EXERCISE OBJECTIVE
Beneath this line are the data; copy exactly the part of them that opens with the line containing "camera: 35 degrees left, 20 degrees up" and closes with the line containing "shifted: frying pan/black", and only that part.

Saved data entries
■ ■ ■

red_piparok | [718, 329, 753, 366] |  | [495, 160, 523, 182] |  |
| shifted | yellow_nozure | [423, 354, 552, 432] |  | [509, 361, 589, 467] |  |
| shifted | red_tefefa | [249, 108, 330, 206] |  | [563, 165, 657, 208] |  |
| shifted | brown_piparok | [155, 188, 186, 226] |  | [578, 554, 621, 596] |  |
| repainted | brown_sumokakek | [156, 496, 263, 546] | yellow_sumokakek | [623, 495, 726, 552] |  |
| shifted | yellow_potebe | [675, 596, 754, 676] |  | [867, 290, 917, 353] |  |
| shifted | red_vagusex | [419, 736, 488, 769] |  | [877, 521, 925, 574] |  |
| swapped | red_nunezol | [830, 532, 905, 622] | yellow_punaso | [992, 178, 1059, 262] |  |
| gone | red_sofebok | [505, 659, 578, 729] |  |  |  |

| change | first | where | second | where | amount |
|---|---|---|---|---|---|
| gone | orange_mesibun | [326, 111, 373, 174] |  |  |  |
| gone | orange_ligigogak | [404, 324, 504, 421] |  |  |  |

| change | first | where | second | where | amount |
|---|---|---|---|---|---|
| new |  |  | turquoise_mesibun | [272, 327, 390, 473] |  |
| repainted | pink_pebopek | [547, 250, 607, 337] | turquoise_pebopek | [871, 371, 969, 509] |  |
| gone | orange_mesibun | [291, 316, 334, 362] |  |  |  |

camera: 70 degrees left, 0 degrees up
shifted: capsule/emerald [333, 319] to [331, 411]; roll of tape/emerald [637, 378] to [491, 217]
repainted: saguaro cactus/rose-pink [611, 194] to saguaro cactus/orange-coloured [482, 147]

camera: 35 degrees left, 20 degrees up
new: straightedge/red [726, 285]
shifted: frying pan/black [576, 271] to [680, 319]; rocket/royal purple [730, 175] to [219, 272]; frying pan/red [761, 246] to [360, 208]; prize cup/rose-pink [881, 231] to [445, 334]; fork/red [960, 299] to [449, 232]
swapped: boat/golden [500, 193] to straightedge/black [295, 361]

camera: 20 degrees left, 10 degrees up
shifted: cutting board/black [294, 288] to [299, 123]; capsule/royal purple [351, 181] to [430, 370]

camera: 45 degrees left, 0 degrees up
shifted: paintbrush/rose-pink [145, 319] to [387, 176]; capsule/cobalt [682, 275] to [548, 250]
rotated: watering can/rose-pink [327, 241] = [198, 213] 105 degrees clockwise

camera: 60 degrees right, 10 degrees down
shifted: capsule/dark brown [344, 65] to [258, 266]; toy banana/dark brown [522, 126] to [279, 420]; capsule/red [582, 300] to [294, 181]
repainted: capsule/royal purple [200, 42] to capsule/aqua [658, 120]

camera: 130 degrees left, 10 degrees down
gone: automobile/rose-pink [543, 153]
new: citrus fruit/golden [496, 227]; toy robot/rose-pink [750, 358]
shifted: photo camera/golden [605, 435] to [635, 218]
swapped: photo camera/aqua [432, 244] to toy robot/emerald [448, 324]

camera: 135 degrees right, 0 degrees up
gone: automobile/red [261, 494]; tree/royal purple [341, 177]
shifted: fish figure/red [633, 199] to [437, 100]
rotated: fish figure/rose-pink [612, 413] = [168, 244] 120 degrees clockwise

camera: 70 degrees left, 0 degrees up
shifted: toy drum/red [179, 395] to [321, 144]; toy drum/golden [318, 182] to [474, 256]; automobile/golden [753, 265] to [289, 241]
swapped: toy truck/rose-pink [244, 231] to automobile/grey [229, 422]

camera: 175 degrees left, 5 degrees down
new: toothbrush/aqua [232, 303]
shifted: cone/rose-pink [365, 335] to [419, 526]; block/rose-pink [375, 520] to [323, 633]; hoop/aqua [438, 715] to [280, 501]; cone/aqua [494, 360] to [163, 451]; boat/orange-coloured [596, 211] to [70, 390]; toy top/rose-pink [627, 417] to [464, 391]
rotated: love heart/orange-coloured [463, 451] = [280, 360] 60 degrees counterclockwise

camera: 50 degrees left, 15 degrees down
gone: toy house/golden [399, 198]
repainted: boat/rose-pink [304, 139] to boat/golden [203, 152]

■ ■ ■

RESULT
camera: 35 degrees left, 20 degrees up
new: straightedge/red [726, 285]
shifted: frying pan/black [576, 271] to [680, 319]; rocket/royal purple [730, 175] to [219, 272]; frying pan/red [761, 246] to [360, 208]; prize cup/rose-pink [881, 231] to [445, 334]; fork/red [960, 299] to [449, 232]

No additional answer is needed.